(THE DATA begins)

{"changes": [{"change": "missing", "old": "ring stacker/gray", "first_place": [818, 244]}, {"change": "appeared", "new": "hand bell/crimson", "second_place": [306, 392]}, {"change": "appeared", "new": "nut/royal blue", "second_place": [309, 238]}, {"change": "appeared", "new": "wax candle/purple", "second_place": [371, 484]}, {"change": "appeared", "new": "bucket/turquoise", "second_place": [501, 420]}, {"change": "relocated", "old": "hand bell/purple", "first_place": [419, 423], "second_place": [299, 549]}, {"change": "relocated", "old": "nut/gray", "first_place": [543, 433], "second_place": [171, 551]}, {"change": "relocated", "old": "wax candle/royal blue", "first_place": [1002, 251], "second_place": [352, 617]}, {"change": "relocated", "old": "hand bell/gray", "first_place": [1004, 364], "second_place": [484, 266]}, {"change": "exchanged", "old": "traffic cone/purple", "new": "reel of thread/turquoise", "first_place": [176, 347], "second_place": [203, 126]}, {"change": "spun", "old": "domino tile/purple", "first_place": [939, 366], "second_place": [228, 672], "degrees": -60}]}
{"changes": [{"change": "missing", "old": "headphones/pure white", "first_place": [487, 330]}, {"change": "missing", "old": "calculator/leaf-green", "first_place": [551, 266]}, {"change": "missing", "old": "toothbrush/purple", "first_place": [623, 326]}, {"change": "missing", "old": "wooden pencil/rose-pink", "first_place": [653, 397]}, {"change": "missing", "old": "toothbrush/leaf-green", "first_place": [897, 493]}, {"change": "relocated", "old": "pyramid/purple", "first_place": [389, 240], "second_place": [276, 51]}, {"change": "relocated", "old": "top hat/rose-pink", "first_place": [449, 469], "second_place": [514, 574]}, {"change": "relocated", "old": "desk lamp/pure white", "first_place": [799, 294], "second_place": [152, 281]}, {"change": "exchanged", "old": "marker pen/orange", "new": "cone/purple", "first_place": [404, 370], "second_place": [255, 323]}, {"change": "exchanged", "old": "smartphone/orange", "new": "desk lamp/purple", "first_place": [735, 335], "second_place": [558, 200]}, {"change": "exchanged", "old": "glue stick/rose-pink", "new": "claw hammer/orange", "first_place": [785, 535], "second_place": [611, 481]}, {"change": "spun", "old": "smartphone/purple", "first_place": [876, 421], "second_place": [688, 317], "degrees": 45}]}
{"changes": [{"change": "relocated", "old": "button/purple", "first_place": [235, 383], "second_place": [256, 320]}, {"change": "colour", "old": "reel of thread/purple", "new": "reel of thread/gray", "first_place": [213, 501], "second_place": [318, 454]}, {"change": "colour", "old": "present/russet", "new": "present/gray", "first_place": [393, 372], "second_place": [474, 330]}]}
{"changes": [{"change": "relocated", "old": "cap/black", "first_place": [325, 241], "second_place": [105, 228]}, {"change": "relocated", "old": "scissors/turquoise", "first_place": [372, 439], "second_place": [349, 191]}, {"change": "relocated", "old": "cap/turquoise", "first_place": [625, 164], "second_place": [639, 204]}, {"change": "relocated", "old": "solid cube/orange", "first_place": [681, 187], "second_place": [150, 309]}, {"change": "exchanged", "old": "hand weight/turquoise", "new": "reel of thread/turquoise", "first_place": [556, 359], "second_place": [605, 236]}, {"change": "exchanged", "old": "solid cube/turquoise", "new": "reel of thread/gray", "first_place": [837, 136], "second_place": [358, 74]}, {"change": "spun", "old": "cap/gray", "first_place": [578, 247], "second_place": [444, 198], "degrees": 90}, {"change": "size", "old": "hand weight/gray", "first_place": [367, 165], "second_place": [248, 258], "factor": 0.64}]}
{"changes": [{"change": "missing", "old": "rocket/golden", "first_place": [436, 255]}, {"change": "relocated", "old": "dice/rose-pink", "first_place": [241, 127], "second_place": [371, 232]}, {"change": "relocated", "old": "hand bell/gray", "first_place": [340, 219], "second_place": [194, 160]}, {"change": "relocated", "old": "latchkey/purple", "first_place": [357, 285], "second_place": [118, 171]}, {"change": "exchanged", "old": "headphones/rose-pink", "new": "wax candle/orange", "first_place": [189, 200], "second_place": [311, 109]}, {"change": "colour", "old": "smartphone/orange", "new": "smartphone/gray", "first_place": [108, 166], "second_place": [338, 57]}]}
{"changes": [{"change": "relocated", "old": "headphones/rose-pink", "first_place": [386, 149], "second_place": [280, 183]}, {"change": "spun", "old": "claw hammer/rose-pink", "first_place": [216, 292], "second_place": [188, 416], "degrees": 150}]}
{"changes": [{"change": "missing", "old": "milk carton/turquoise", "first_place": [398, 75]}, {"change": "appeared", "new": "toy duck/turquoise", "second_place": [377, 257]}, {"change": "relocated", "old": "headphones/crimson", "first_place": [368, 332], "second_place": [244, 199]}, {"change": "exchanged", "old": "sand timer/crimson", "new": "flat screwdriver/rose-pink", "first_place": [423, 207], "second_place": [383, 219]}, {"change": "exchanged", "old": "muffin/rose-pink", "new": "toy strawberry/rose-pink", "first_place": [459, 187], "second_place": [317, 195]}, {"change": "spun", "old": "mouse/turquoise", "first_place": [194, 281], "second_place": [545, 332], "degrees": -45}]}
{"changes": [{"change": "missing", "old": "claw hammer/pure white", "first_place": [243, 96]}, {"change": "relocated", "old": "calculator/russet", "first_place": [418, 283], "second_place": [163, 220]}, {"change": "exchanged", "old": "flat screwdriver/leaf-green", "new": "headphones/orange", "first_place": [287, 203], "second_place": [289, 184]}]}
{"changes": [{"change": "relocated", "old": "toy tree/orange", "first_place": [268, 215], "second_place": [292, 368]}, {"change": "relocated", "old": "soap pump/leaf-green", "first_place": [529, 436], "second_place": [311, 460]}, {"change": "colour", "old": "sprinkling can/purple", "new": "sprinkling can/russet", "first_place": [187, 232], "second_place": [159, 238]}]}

(THE DATA ends)

_TASK ITEM_.
Using the data above, repeat every line exactly.

_EXERCISE ANSWER_.
{"changes": [{"change": "missing", "old": "ring stacker/gray", "first_place": [818, 244]}, {"change": "appeared", "new": "hand bell/crimson", "second_place": [306, 392]}, {"change": "appeared", "new": "nut/royal blue", "second_place": [309, 238]}, {"change": "appeared", "new": "wax candle/purple", "second_place": [371, 484]}, {"change": "appeared", "new": "bucket/turquoise", "second_place": [501, 420]}, {"change": "relocated", "old": "hand bell/purple", "first_place": [419, 423], "second_place": [299, 549]}, {"change": "relocated", "old": "nut/gray", "first_place": [543, 433], "second_place": [171, 551]}, {"change": "relocated", "old": "wax candle/royal blue", "first_place": [1002, 251], "second_place": [352, 617]}, {"change": "relocated", "old": "hand bell/gray", "first_place": [1004, 364], "second_place": [484, 266]}, {"change": "exchanged", "old": "traffic cone/purple", "new": "reel of thread/turquoise", "first_place": [176, 347], "second_place": [203, 126]}, {"change": "spun", "old": "domino tile/purple", "first_place": [939, 366], "second_place": [228, 672], "degrees": -60}]}
{"changes": [{"change": "missing", "old": "headphones/pure white", "first_place": [487, 330]}, {"change": "missing", "old": "calculator/leaf-green", "first_place": [551, 266]}, {"change": "missing", "old": "toothbrush/purple", "first_place": [623, 326]}, {"change": "missing", "old": "wooden pencil/rose-pink", "first_place": [653, 397]}, {"change": "missing", "old": "toothbrush/leaf-green", "first_place": [897, 493]}, {"change": "relocated", "old": "pyramid/purple", "first_place": [389, 240], "second_place": [276, 51]}, {"change": "relocated", "old": "top hat/rose-pink", "first_place": [449, 469], "second_place": [514, 574]}, {"change": "relocated", "old": "desk lamp/pure white", "first_place": [799, 294], "second_place": [152, 281]}, {"change": "exchanged", "old": "marker pen/orange", "new": "cone/purple", "first_place": [404, 370], "second_place": [255, 323]}, {"change": "exchanged", "old": "smartphone/orange", "new": "desk lamp/purple", "first_place": [735, 335], "second_place": [558, 200]}, {"change": "exchanged", "old": "glue stick/rose-pink", "new": "claw hammer/orange", "first_place": [785, 535], "second_place": [611, 481]}, {"change": "spun", "old": "smartphone/purple", "first_place": [876, 421], "second_place": [688, 317], "degrees": 45}]}
{"changes": [{"change": "relocated", "old": "button/purple", "first_place": [235, 383], "second_place": [256, 320]}, {"change": "colour", "old": "reel of thread/purple", "new": "reel of thread/gray", "first_place": [213, 501], "second_place": [318, 454]}, {"change": "colour", "old": "present/russet", "new": "present/gray", "first_place": [393, 372], "second_place": [474, 330]}]}
{"changes": [{"change": "relocated", "old": "cap/black", "first_place": [325, 241], "second_place": [105, 228]}, {"change": "relocated", "old": "scissors/turquoise", "first_place": [372, 439], "second_place": [349, 191]}, {"change": "relocated", "old": "cap/turquoise", "first_place": [625, 164], "second_place": [639, 204]}, {"change": "relocated", "old": "solid cube/orange", "first_place": [681, 187], "second_place": [150, 309]}, {"change": "exchanged", "old": "hand weight/turquoise", "new": "reel of thread/turquoise", "first_place": [556, 359], "second_place": [605, 236]}, {"change": "exchanged", "old": "solid cube/turquoise", "new": "reel of thread/gray", "first_place": [837, 136], "second_place": [358, 74]}, {"change": "spun", "old": "cap/gray", "first_place": [578, 247], "second_place": [444, 198], "degrees": 90}, {"change": "size", "old": "hand weight/gray", "first_place": [367, 165], "second_place": [248, 258], "factor": 0.64}]}
{"changes": [{"change": "missing", "old": "rocket/golden", "first_place": [436, 255]}, {"change": "relocated", "old": "dice/rose-pink", "first_place": [241, 127], "second_place": [371, 232]}, {"change": "relocated", "old": "hand bell/gray", "first_place": [340, 219], "second_place": [194, 160]}, {"change": "relocated", "old": "latchkey/purple", "first_place": [357, 285], "second_place": [118, 171]}, {"change": "exchanged", "old": "headphones/rose-pink", "new": "wax candle/orange", "first_place": [189, 200], "second_place": [311, 109]}, {"change": "colour", "old": "smartphone/orange", "new": "smartphone/gray", "first_place": [108, 166], "second_place": [338, 57]}]}
{"changes": [{"change": "relocated", "old": "headphones/rose-pink", "first_place": [386, 149], "second_place": [280, 183]}, {"change": "spun", "old": "claw hammer/rose-pink", "first_place": [216, 292], "second_place": [188, 416], "degrees": 150}]}
{"changes": [{"change": "missing", "old": "milk carton/turquoise", "first_place": [398, 75]}, {"change": "appeared", "new": "toy duck/turquoise", "second_place": [377, 257]}, {"change": "relocated", "old": "headphones/crimson", "first_place": [368, 332], "second_place": [244, 199]}, {"change": "exchanged", "old": "sand timer/crimson", "new": "flat screwdriver/rose-pink", "first_place": [423, 207], "second_place": [383, 219]}, {"change": "exchanged", "old": "muffin/rose-pink", "new": "toy strawberry/rose-pink", "first_place": [459, 187], "second_place": [317, 195]}, {"change": "spun", "old": "mouse/turquoise", "first_place": [194, 281], "second_place": [545, 332], "degrees": -45}]}
{"changes": [{"change": "missing", "old": "claw hammer/pure white", "first_place": [243, 96]}, {"change": "relocated", "old": "calculator/russet", "first_place": [418, 283], "second_place": [163, 220]}, {"change": "exchanged", "old": "flat screwdriver/leaf-green", "new": "headphones/orange", "first_place": [287, 203], "second_place": [289, 184]}]}
{"changes": [{"change": "relocated", "old": "toy tree/orange", "first_place": [268, 215], "second_place": [292, 368]}, {"change": "relocated", "old": "soap pump/leaf-green", "first_place": [529, 436], "second_place": [311, 460]}, {"change": "colour", "old": "sprinkling can/purple", "new": "sprinkling can/russet", "first_place": [187, 232], "second_place": [159, 238]}]}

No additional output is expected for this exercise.